__DATASET EXCERPTS__.
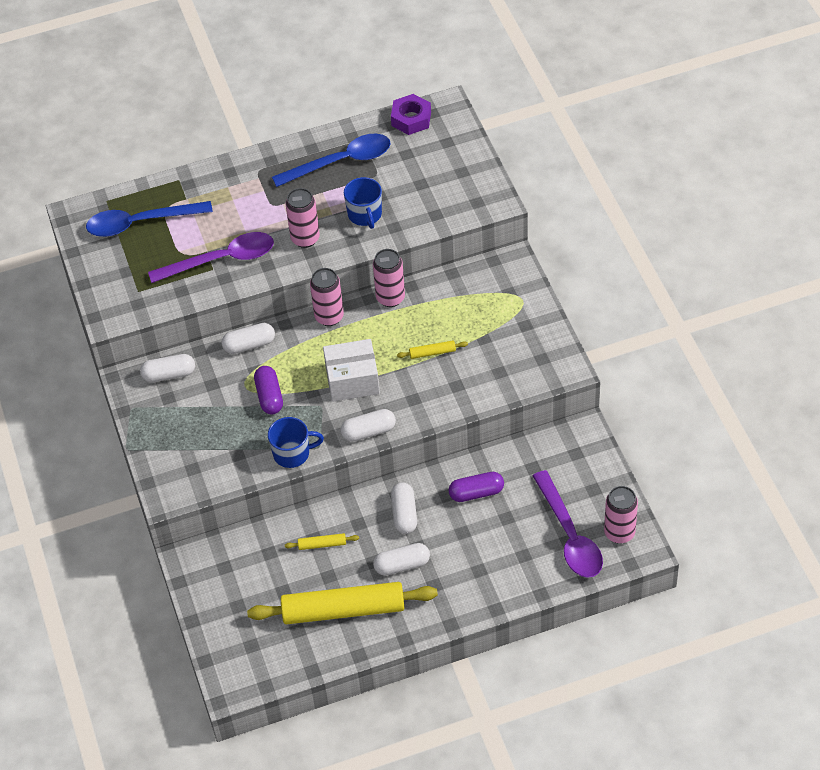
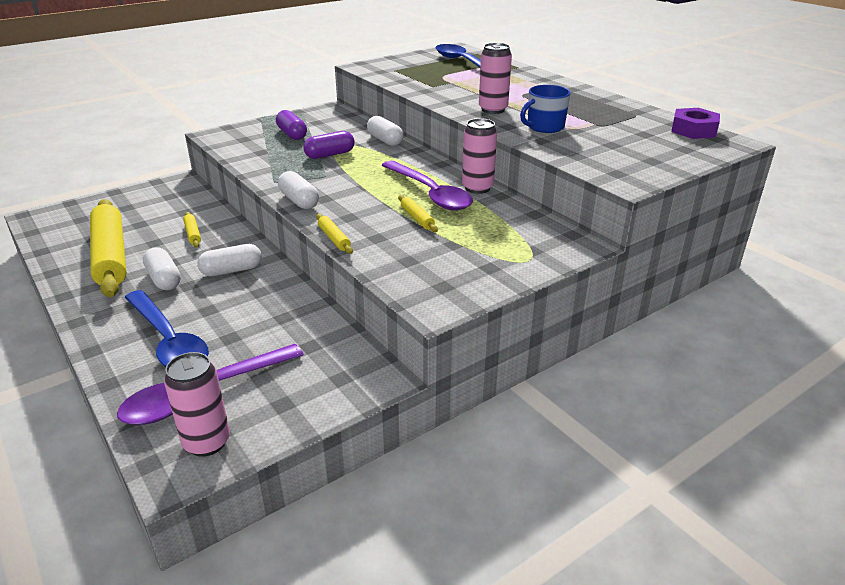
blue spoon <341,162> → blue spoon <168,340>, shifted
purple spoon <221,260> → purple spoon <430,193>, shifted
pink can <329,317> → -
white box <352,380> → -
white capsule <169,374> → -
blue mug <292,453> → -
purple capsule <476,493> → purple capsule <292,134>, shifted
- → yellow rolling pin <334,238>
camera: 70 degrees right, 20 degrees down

__YOUR TASK__.
Please give every line above again word for word, apart from the pictures.

__OUTPUT FOR THIS TASK__.
blue spoon <341,162> → blue spoon <168,340>, shifted
purple spoon <221,260> → purple spoon <430,193>, shifted
pink can <329,317> → -
white box <352,380> → -
white capsule <169,374> → -
blue mug <292,453> → -
purple capsule <476,493> → purple capsule <292,134>, shifted
- → yellow rolling pin <334,238>
camera: 70 degrees right, 20 degrees down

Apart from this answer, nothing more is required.